**Given exercise**
Reproduce every item below word for word, keeping each line unchanged and in the same order.

Collected data entries
....
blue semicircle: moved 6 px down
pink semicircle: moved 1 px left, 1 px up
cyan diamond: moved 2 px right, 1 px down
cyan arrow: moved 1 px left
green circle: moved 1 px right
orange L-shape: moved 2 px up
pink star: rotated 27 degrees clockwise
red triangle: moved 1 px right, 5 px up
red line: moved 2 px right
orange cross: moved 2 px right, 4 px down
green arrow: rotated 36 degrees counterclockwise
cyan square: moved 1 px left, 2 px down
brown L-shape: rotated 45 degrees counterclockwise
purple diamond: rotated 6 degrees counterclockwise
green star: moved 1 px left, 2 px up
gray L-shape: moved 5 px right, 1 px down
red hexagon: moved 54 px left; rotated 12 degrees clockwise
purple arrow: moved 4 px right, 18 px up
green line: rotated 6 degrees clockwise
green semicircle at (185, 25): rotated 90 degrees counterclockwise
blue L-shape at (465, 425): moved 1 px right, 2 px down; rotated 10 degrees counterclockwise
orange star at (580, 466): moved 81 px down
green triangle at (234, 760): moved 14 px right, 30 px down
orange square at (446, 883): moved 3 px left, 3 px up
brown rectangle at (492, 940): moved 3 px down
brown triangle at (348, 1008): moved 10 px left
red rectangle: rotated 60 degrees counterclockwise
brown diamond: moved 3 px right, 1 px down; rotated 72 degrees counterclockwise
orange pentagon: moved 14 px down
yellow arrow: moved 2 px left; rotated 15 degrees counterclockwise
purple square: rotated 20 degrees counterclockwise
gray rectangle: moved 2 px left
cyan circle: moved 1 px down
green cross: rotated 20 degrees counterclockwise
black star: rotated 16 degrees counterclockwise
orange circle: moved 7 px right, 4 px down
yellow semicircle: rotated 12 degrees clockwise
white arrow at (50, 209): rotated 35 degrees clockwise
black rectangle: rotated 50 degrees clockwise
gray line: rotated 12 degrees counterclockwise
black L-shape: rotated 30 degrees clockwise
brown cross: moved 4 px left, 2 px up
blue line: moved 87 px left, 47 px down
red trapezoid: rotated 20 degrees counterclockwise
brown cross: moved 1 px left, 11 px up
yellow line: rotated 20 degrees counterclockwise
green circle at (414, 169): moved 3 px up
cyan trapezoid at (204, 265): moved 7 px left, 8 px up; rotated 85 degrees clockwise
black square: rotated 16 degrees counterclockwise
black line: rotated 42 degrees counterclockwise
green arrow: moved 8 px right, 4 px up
....
**The solution**
blue semicircle: moved 6 px down
pink semicircle: moved 1 px left, 1 px up
cyan diamond: moved 2 px right, 1 px down
cyan arrow: moved 1 px left
green circle: moved 1 px right
orange L-shape: moved 2 px up
pink star: rotated 27 degrees clockwise
red triangle: moved 1 px right, 5 px up
red line: moved 2 px right
orange cross: moved 2 px right, 4 px down
green arrow: rotated 36 degrees counterclockwise
cyan square: moved 1 px left, 2 px down
brown L-shape: rotated 45 degrees counterclockwise
purple diamond: rotated 6 degrees counterclockwise
green star: moved 1 px left, 2 px up
gray L-shape: moved 5 px right, 1 px down
red hexagon: moved 54 px left; rotated 12 degrees clockwise
purple arrow: moved 4 px right, 18 px up
green line: rotated 6 degrees clockwise
green semicircle at (185, 25): rotated 90 degrees counterclockwise
blue L-shape at (465, 425): moved 1 px right, 2 px down; rotated 10 degrees counterclockwise
orange star at (580, 466): moved 81 px down
green triangle at (234, 760): moved 14 px right, 30 px down
orange square at (446, 883): moved 3 px left, 3 px up
brown rectangle at (492, 940): moved 3 px down
brown triangle at (348, 1008): moved 10 px left
red rectangle: rotated 60 degrees counterclockwise
brown diamond: moved 3 px right, 1 px down; rotated 72 degrees counterclockwise
orange pentagon: moved 14 px down
yellow arrow: moved 2 px left; rotated 15 degrees counterclockwise
purple square: rotated 20 degrees counterclockwise
gray rectangle: moved 2 px left
cyan circle: moved 1 px down
green cross: rotated 20 degrees counterclockwise
black star: rotated 16 degrees counterclockwise
orange circle: moved 7 px right, 4 px down
yellow semicircle: rotated 12 degrees clockwise
white arrow at (50, 209): rotated 35 degrees clockwise
black rectangle: rotated 50 degrees clockwise
gray line: rotated 12 degrees counterclockwise
black L-shape: rotated 30 degrees clockwise
brown cross: moved 4 px left, 2 px up
blue line: moved 87 px left, 47 px down
red trapezoid: rotated 20 degrees counterclockwise
brown cross: moved 1 px left, 11 px up
yellow line: rotated 20 degrees counterclockwise
green circle at (414, 169): moved 3 px up
cyan trapezoid at (204, 265): moved 7 px left, 8 px up; rotated 85 degrees clockwise
black square: rotated 16 degrees counterclockwise
black line: rotated 42 degrees counterclockwise
green arrow: moved 8 px right, 4 px up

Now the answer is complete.